**Exercise description:**
Each entry below should be returned exactly as is, with the pictures removed.

**Record excerpts:**
..............................
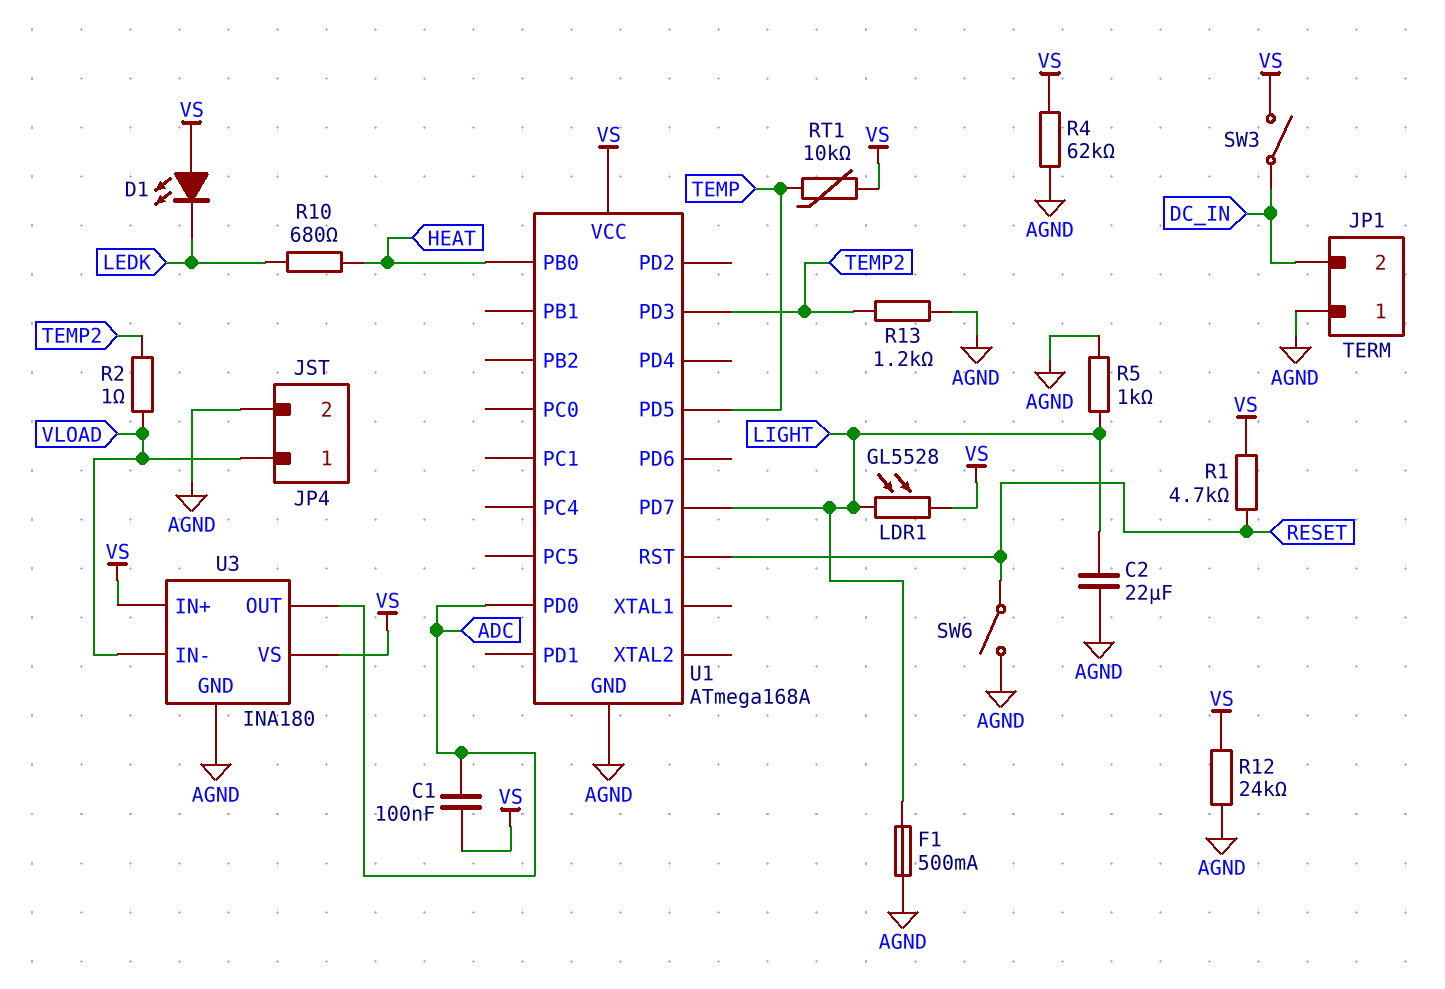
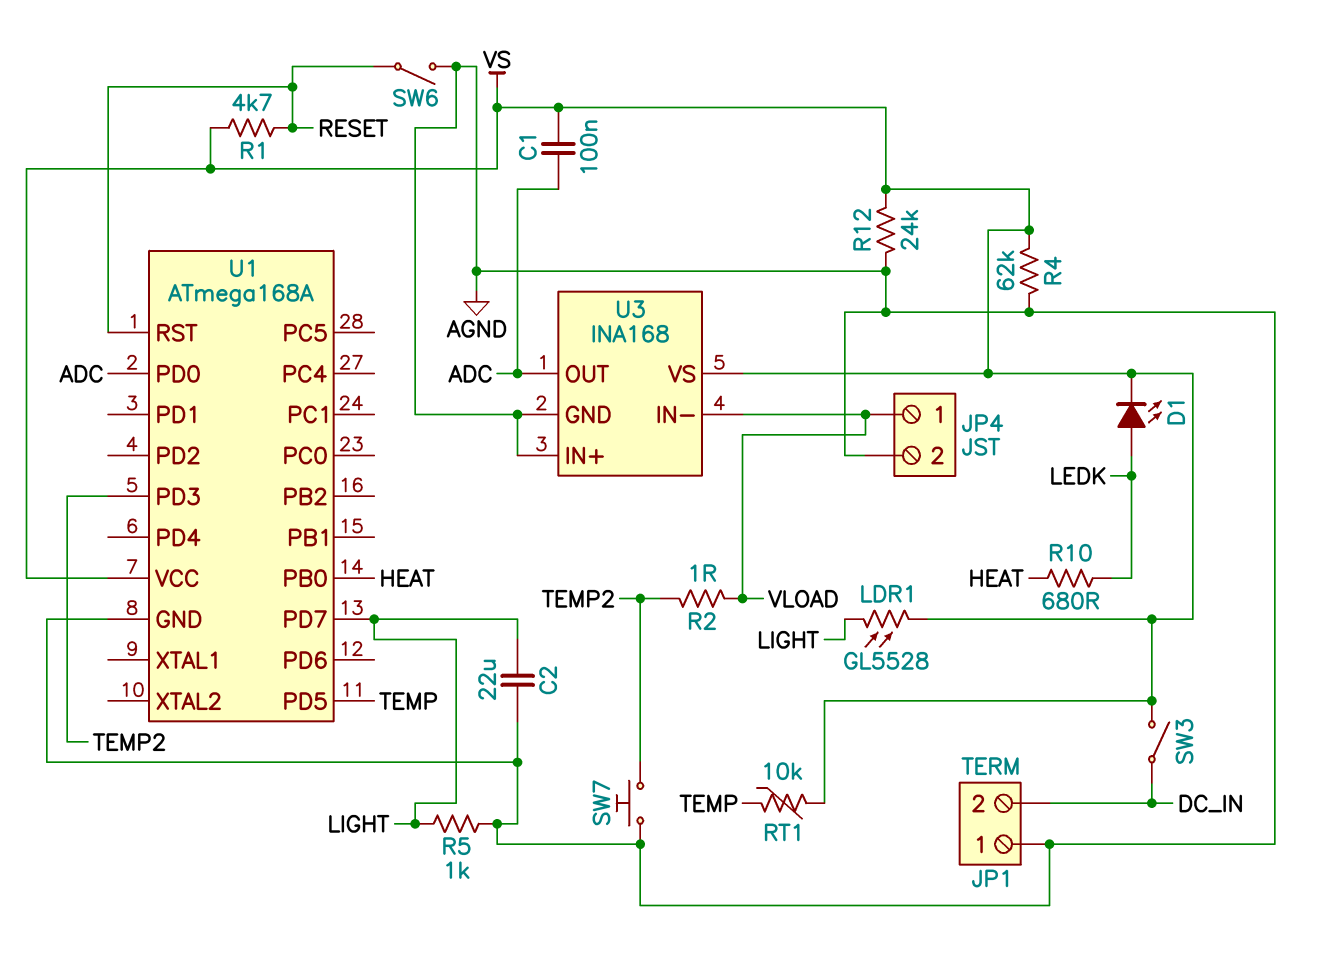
D1: LED (A VS, K LEDK) -> LED (A LEDK, K VS)
F1: 500mA (AGND, LIGHT) -> none
R13: 1.2k (AGND, TEMP2) -> none
SW7: none -> button (AGND, TEMP2)
U3: INA180 -> INA168
U3 pin IN+: VS -> AGND

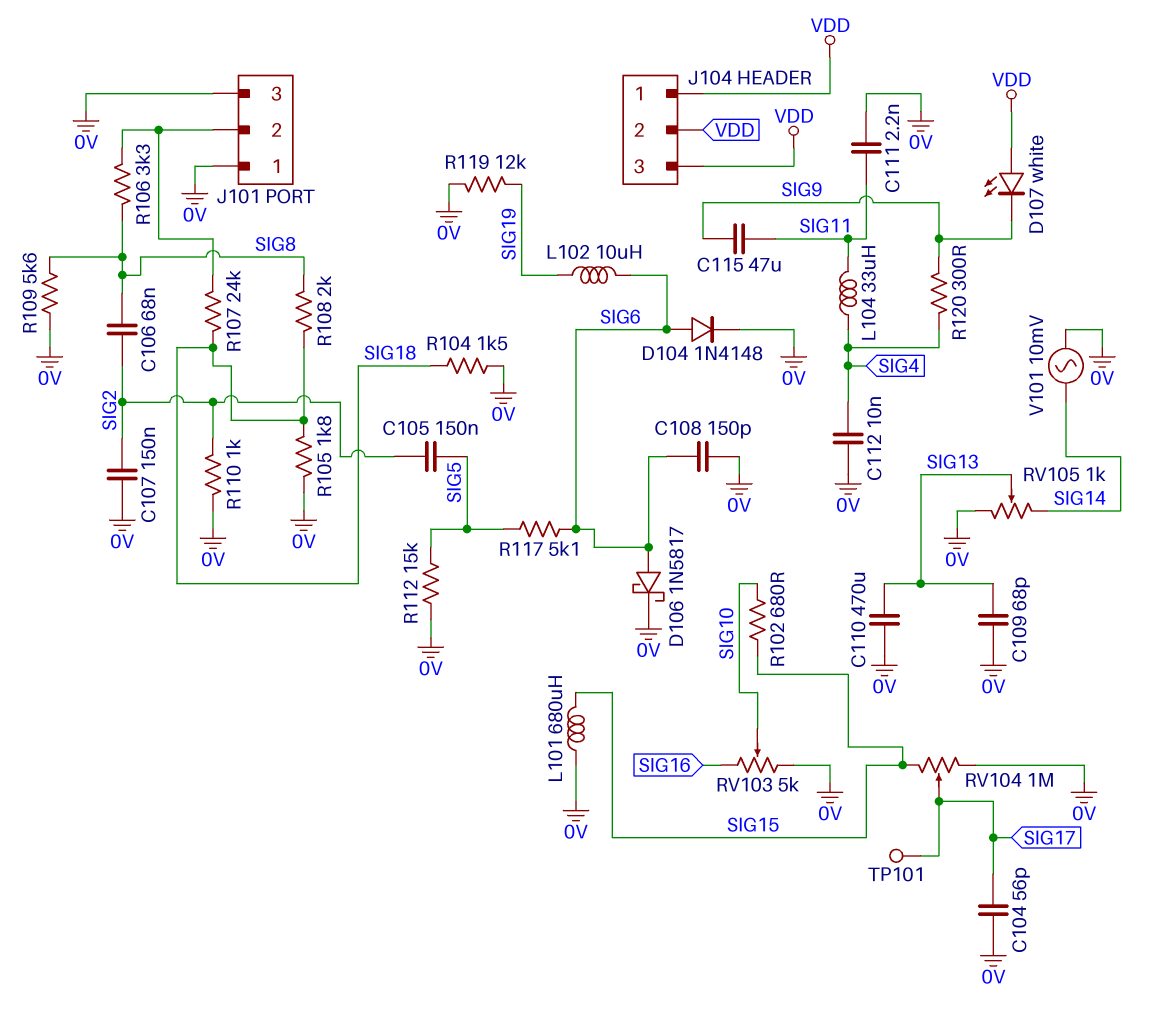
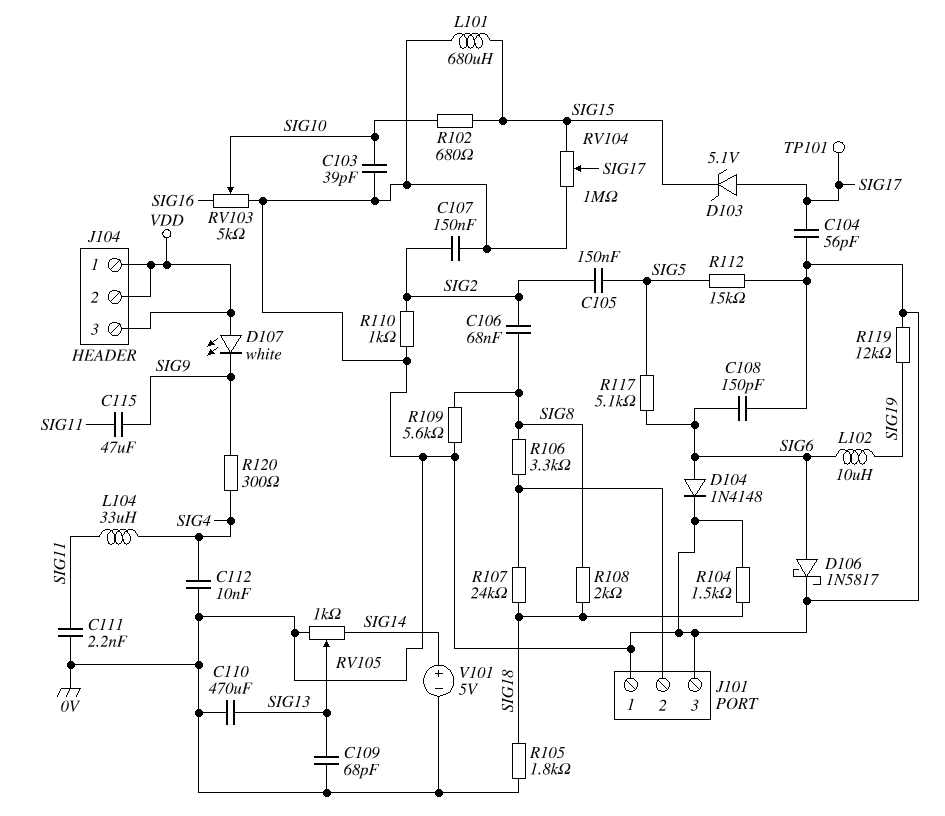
C103: none -> 39pF (0V, SIG10)
D103: none -> zener 5.1V (A SIG17, K SIG15)
V101: AC 10mV (0V, SIG14) -> 5V (plus SIG14, minus 0V)

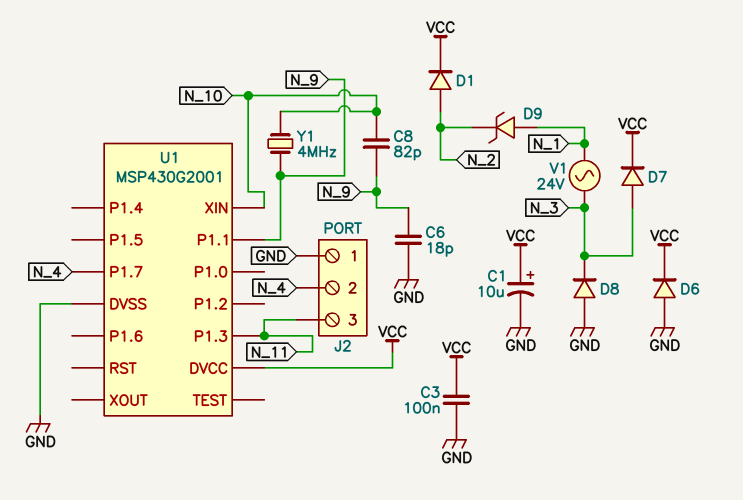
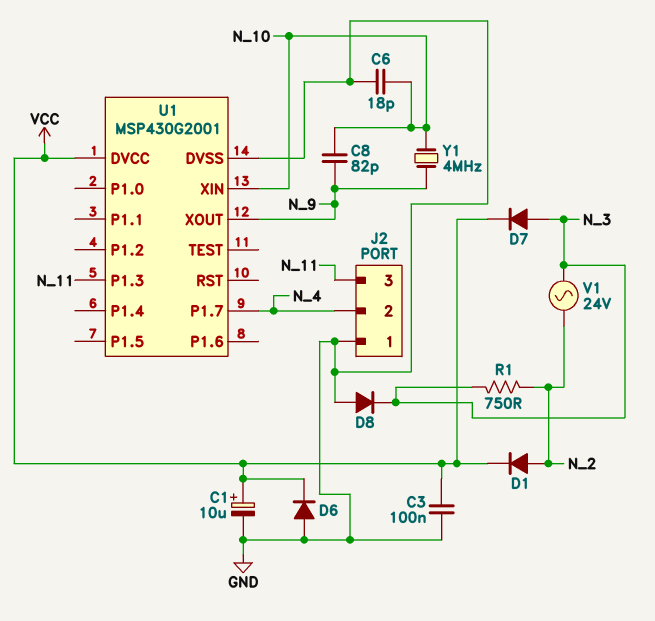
C6: 18pF (GND, N_9) -> 18pF (GND, N_10)
D9: zener (A N_1, K N_2) -> none
R1: none -> 750 (N_2, N_3)
U1 pin P1.1: N_9 -> none
U1 pin XOUT: none -> N_9
V1: AC 24V (N_1, N_3) -> AC 24V (N_2, N_3)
..............................
**Answer to this exercise:**
D1: LED (A VS, K LEDK) -> LED (A LEDK, K VS)
F1: 500mA (AGND, LIGHT) -> none
R13: 1.2k (AGND, TEMP2) -> none
SW7: none -> button (AGND, TEMP2)
U3: INA180 -> INA168
U3 pin IN+: VS -> AGND

C103: none -> 39pF (0V, SIG10)
D103: none -> zener 5.1V (A SIG17, K SIG15)
V101: AC 10mV (0V, SIG14) -> 5V (plus SIG14, minus 0V)

C6: 18pF (GND, N_9) -> 18pF (GND, N_10)
D9: zener (A N_1, K N_2) -> none
R1: none -> 750 (N_2, N_3)
U1 pin P1.1: N_9 -> none
U1 pin XOUT: none -> N_9
V1: AC 24V (N_1, N_3) -> AC 24V (N_2, N_3)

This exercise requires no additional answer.